Brief: Find the line with "(308, 123) = (303, 191): white" in the entries below, then reproduce it and every line after it down to and including the line with "(503, 240) = (475, 280): brown", exactly.

* * *

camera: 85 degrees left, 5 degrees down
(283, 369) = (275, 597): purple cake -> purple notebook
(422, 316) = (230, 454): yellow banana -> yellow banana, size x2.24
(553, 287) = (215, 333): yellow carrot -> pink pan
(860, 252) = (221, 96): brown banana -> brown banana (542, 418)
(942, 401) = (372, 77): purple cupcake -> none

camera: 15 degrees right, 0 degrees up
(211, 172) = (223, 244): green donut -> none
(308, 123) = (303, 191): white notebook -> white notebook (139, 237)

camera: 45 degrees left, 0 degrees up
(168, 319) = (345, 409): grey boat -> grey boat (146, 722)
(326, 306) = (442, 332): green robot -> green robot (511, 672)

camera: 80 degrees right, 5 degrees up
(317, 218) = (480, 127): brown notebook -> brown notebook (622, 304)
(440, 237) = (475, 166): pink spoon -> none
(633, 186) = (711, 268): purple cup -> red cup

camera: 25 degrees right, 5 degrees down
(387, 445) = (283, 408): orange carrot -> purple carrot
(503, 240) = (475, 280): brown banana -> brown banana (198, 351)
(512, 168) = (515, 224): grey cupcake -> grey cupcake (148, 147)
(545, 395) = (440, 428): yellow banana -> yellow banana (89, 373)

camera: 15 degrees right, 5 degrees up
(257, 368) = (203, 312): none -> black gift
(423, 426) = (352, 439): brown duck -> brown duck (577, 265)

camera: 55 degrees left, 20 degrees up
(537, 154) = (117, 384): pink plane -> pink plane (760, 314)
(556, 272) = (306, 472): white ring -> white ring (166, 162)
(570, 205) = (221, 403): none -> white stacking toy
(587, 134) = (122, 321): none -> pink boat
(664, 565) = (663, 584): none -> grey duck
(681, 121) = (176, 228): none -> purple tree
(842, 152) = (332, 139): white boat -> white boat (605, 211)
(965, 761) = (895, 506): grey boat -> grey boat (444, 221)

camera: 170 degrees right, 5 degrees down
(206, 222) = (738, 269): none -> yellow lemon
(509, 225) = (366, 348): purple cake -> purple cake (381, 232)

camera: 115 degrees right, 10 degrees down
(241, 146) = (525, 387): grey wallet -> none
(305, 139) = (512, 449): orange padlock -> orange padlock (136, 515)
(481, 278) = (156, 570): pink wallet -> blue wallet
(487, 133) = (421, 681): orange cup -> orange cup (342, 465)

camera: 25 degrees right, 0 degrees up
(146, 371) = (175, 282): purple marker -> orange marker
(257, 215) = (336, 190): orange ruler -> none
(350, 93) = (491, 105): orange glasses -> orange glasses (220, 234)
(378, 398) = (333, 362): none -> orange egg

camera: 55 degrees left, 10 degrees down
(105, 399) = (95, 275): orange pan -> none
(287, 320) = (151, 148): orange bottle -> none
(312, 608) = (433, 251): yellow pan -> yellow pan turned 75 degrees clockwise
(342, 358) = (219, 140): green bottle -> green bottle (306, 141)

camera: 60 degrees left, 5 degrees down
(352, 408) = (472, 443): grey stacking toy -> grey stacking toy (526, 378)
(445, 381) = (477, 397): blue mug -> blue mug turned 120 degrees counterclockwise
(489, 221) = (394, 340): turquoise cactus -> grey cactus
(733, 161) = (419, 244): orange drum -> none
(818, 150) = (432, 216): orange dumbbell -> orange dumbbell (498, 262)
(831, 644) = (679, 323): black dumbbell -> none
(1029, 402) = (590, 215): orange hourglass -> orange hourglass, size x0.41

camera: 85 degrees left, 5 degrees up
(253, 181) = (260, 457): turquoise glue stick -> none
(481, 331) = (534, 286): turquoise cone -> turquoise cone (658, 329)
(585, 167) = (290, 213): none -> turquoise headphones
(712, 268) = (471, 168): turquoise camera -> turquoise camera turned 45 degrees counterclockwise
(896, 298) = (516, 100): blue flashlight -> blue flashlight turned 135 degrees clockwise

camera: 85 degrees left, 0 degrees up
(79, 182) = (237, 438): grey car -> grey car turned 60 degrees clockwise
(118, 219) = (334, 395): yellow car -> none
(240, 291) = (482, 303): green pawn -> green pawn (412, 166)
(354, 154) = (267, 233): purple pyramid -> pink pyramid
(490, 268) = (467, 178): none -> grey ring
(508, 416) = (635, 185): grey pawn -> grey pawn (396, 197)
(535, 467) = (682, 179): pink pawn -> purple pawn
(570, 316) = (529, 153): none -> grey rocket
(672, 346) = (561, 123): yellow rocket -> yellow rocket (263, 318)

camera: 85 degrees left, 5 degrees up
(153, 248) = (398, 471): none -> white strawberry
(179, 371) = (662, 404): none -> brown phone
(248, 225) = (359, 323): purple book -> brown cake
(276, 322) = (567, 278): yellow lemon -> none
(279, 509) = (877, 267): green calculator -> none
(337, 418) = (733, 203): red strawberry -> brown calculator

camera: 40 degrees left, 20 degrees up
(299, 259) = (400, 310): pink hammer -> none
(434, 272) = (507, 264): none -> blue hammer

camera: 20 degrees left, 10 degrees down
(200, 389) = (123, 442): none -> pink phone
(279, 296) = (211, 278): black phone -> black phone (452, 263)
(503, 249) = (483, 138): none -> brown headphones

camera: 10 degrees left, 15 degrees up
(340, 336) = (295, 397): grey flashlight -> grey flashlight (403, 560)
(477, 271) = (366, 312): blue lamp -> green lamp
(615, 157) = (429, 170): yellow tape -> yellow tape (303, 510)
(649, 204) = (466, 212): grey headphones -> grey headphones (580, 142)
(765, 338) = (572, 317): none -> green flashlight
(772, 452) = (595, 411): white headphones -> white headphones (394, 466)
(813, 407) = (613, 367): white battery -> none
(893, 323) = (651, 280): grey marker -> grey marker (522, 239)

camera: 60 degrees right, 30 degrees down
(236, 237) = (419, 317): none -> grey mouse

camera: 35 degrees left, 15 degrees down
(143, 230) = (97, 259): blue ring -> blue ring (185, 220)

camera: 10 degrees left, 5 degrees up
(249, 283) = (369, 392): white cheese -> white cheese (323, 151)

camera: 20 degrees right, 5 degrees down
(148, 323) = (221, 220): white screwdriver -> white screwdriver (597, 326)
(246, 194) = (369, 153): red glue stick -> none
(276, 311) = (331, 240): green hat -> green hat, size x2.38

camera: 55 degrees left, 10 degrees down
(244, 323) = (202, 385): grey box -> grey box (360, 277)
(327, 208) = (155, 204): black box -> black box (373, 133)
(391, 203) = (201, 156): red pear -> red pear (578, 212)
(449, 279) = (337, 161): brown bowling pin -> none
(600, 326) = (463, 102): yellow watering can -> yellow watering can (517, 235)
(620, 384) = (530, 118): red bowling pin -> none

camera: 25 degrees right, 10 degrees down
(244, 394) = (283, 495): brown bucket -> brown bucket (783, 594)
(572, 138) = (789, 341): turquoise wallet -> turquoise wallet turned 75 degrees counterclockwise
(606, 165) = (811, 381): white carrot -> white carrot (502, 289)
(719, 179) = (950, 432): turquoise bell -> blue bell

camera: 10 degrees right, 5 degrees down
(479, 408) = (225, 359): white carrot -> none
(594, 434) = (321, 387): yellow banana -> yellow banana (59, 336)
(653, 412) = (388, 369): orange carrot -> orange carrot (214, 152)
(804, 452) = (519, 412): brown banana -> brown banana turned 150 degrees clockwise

* * *

Worked solution:
(308, 123) = (303, 191): white notebook -> white notebook (139, 237)

camera: 45 degrees left, 0 degrees up
(168, 319) = (345, 409): grey boat -> grey boat (146, 722)
(326, 306) = (442, 332): green robot -> green robot (511, 672)

camera: 80 degrees right, 5 degrees up
(317, 218) = (480, 127): brown notebook -> brown notebook (622, 304)
(440, 237) = (475, 166): pink spoon -> none
(633, 186) = (711, 268): purple cup -> red cup

camera: 25 degrees right, 5 degrees down
(387, 445) = (283, 408): orange carrot -> purple carrot
(503, 240) = (475, 280): brown banana -> brown banana (198, 351)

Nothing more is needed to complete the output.